» **YOUR OBJECTIVE**:
All lines from the one with "pink brick C4:D4" through the last are to be given again exactly as they stand in the data below, and only those.

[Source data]
Segment Open

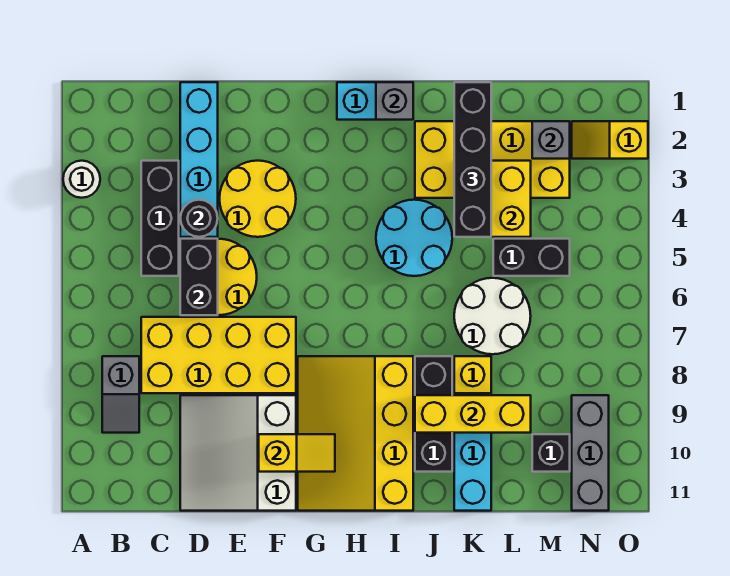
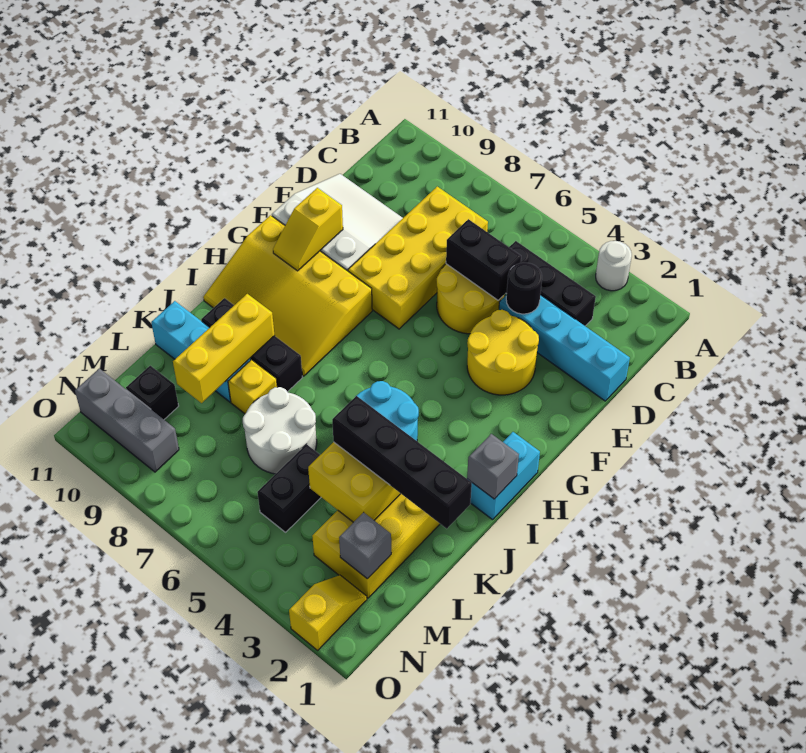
grey slope B8:B9 level 1 top 8 -> none
yellow slope G8:I11 level 1 top I -> yellow slope G8:I11 level 1 top G

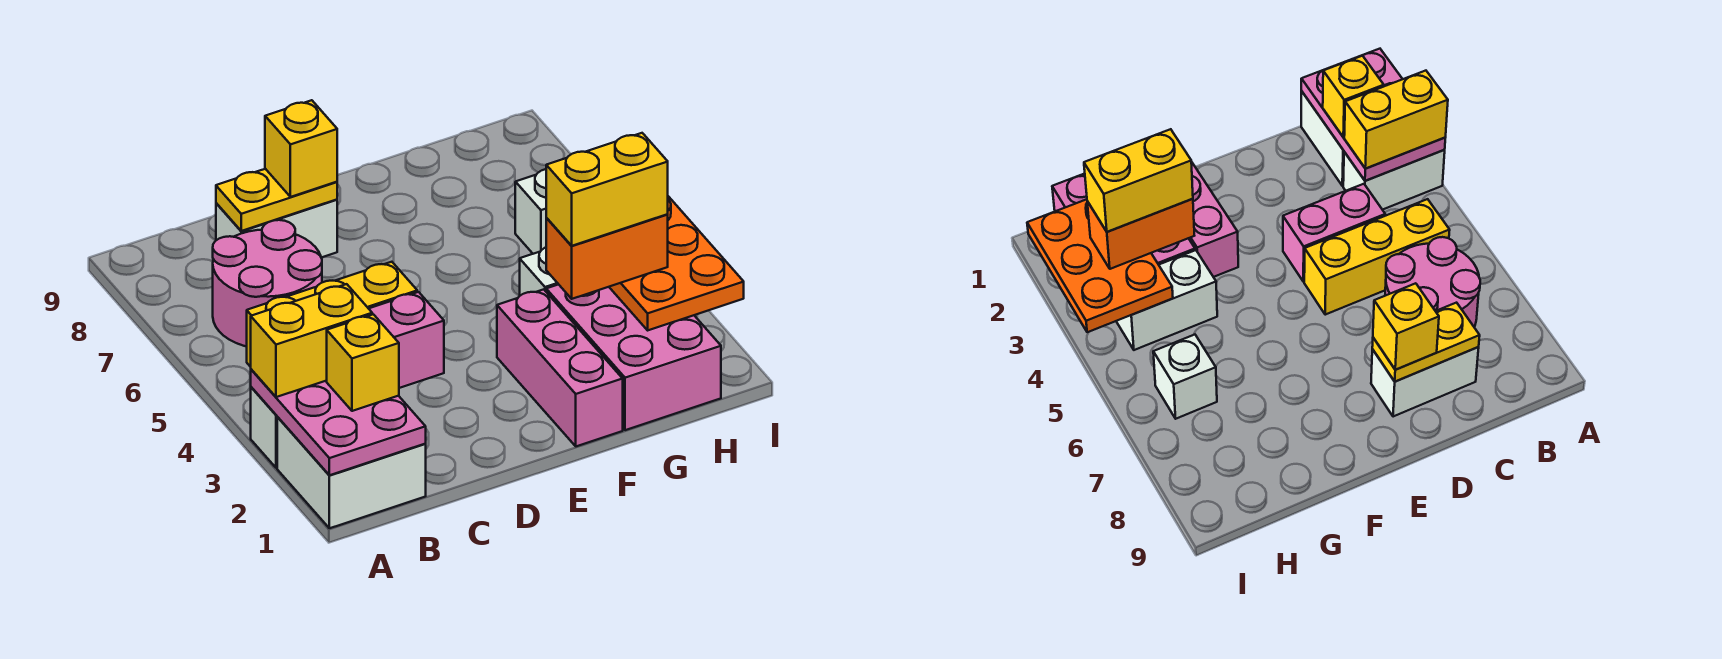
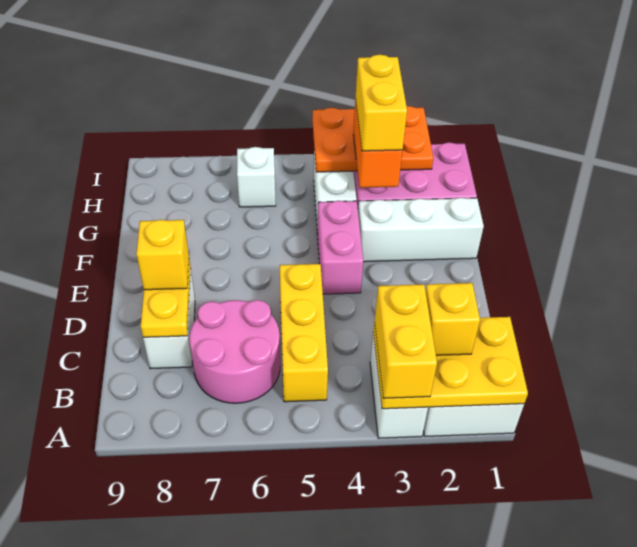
pink plate A1:B3 level 2 -> yellow plate A1:B3 level 2
pink brick C4:D4 level 1 -> pink brick E4:F4 level 1
pink brick F1:F3 level 1 -> white brick F1:F3 level 1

Segment Closed

» **TASK SOLUTION**:
pink brick C4:D4 level 1 -> pink brick E4:F4 level 1
pink brick F1:F3 level 1 -> white brick F1:F3 level 1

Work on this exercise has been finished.